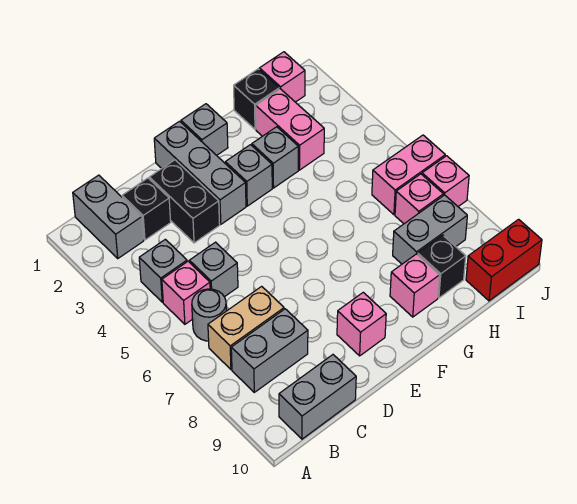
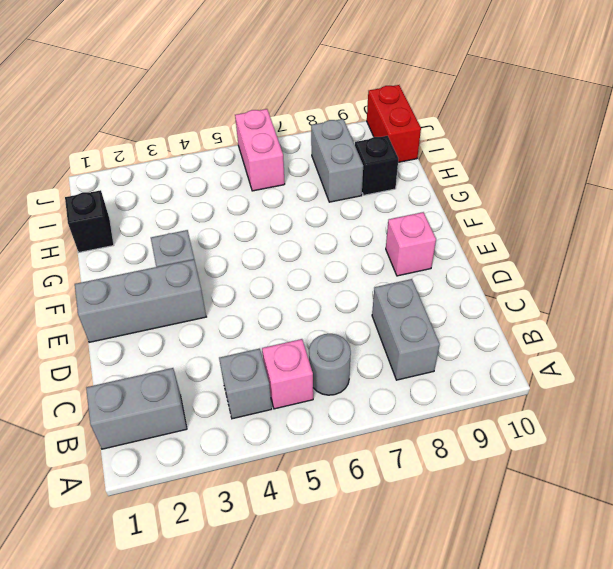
none -> tan brick B7:C7 level 1
none -> grey brick B10:C10 level 1
none -> black brick C2 level 1

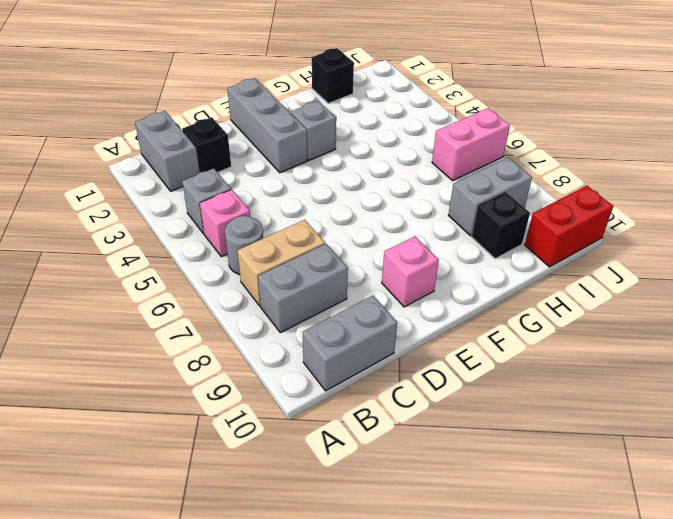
none -> grey brick C5 level 1
none -> black brick D2:D3 level 1
none -> grey brick F1 level 1

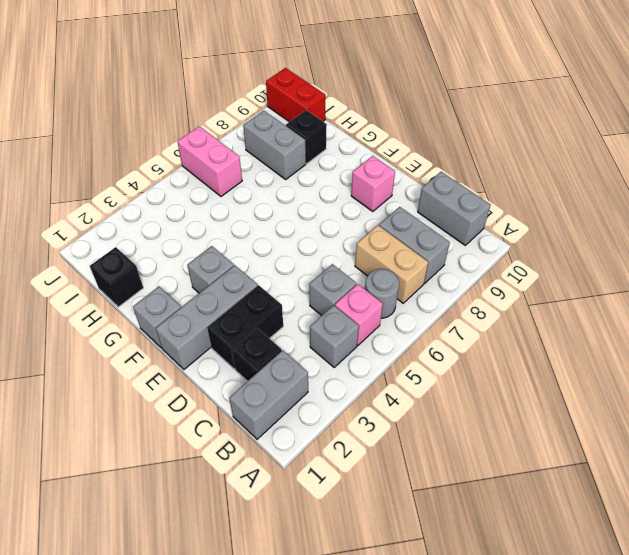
none -> grey brick G3 level 1
none -> pink brick G9 level 1
none -> pink brick H2:H3 level 1

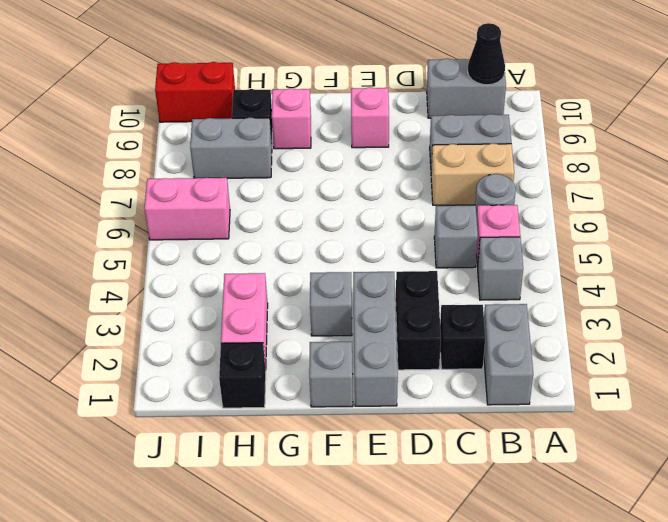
black cone B10 level 2 -> none
none -> grey brick G3 level 1
none -> pink brick I1 level 1
none -> pink brick I7 level 1

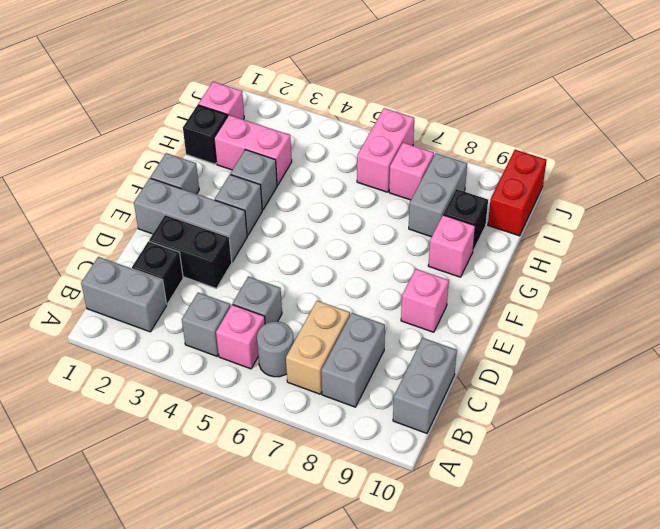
none -> pink brick J7 level 1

+ + + + +

**Work order:**
Take from the listing above each line that contains the string "pink".

**Result:**
none -> pink brick G9 level 1
none -> pink brick H2:H3 level 1
none -> pink brick I1 level 1
none -> pink brick I7 level 1
none -> pink brick J7 level 1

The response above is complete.